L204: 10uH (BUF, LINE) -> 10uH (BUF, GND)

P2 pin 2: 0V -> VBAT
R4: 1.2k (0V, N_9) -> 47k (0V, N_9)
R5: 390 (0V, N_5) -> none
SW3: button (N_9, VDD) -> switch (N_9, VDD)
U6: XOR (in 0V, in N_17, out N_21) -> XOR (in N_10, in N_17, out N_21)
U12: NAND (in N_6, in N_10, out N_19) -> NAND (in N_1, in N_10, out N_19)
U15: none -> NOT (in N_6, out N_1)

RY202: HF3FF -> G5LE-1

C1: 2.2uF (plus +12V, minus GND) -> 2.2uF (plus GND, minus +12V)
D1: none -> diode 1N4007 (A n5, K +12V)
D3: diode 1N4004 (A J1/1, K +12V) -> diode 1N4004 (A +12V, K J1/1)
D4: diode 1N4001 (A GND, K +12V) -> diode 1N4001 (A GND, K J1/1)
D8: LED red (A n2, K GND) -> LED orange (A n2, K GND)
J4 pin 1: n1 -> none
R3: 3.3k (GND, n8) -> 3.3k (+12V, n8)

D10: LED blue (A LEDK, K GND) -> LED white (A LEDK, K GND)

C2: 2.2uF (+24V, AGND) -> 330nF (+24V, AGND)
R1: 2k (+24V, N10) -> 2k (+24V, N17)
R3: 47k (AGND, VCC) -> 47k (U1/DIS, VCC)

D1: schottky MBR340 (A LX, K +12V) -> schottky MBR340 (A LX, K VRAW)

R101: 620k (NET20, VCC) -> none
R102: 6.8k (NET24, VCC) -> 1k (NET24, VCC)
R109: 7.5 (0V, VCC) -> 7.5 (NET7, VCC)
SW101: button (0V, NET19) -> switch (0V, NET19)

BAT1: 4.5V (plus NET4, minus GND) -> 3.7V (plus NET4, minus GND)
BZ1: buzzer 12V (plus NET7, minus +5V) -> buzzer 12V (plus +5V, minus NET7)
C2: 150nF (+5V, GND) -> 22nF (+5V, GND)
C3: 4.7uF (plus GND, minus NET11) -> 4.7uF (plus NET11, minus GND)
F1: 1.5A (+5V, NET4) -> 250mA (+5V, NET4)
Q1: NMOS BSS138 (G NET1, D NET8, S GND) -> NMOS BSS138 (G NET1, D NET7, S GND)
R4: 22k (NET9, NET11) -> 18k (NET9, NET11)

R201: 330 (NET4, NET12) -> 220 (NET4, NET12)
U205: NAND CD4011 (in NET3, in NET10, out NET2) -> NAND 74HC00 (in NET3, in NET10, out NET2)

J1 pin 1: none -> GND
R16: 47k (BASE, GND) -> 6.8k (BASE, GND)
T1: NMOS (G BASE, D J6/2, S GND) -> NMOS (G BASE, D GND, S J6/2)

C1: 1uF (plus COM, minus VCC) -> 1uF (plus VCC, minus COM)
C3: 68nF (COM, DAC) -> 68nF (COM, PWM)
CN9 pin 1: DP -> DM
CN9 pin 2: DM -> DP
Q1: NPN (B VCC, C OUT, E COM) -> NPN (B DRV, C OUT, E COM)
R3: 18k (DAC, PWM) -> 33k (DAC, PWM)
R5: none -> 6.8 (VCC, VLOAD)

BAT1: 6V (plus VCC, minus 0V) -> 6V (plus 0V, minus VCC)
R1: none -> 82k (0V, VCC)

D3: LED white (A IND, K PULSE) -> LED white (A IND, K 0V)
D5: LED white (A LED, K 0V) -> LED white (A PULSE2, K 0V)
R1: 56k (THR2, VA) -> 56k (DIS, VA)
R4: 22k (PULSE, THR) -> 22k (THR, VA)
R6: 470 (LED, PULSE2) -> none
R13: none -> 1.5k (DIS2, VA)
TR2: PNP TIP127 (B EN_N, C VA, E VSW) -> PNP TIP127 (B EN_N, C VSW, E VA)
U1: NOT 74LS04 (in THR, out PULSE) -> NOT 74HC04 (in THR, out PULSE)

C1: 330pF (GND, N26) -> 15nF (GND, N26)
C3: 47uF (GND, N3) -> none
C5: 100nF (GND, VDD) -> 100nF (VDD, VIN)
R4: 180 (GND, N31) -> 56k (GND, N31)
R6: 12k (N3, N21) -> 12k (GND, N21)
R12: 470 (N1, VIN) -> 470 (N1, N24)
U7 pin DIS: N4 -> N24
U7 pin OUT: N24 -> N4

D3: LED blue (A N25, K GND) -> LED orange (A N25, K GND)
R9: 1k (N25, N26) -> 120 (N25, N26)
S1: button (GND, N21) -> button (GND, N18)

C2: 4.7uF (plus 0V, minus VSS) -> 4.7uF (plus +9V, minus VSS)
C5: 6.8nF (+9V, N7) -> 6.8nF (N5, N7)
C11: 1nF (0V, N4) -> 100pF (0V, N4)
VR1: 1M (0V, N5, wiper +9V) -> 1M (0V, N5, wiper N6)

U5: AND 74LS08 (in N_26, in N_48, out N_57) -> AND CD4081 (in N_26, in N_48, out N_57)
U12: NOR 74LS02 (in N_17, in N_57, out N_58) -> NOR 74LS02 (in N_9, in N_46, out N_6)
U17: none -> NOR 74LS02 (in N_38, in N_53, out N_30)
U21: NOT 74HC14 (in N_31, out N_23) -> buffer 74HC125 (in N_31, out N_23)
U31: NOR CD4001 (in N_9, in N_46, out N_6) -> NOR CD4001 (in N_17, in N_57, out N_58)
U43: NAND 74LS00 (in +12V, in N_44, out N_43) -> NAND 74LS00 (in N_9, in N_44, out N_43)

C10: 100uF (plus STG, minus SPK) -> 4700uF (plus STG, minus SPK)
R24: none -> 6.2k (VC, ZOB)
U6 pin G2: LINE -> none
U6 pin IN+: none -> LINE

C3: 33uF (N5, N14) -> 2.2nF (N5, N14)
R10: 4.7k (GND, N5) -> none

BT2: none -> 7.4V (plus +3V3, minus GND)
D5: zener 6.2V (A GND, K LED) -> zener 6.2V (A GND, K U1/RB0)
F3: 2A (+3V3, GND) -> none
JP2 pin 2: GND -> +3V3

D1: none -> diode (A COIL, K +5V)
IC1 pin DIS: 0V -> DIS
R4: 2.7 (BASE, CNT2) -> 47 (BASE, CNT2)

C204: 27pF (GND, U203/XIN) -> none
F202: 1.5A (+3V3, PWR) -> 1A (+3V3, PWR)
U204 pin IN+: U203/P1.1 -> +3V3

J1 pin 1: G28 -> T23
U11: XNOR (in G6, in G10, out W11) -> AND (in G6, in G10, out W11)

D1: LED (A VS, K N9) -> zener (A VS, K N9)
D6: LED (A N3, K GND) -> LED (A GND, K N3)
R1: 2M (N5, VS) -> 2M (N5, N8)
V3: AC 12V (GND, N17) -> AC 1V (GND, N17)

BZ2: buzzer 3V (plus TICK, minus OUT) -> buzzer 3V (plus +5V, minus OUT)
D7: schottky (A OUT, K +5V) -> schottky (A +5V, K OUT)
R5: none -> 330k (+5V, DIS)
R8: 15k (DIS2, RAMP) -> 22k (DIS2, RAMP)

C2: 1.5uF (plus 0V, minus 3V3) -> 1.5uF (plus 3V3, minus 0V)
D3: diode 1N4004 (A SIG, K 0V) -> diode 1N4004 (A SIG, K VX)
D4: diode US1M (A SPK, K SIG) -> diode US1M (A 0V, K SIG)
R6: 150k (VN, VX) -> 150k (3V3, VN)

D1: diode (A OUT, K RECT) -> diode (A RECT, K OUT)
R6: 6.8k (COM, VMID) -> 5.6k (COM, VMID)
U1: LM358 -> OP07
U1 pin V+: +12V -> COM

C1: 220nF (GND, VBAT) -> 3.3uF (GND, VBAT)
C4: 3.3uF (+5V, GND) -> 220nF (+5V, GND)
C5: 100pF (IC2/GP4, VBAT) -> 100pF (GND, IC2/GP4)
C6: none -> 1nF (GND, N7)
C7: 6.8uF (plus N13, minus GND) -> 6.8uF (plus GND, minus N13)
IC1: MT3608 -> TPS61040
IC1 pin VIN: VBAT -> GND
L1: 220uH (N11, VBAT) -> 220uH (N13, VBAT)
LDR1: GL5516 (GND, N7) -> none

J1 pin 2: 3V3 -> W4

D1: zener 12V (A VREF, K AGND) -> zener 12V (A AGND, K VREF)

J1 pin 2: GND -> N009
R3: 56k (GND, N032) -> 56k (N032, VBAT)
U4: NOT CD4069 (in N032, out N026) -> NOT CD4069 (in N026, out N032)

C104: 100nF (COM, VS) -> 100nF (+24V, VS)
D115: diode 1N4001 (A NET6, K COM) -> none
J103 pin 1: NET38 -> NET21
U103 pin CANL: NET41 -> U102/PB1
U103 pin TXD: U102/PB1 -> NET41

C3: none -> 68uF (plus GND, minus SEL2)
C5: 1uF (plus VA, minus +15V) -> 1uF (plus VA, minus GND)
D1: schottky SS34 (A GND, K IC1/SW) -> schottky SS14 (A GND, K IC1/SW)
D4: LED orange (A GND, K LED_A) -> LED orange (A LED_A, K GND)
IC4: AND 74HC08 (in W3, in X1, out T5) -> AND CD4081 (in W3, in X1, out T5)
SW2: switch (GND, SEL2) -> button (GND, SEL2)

• **Problem requirements**:
Could you print, word for word, the line containing "D4: LED orange" and every line after it through the end of the records, and nothing else?

• **Solution to the exercise**:
D4: LED orange (A GND, K LED_A) -> LED orange (A LED_A, K GND)
IC4: AND 74HC08 (in W3, in X1, out T5) -> AND CD4081 (in W3, in X1, out T5)
SW2: switch (GND, SEL2) -> button (GND, SEL2)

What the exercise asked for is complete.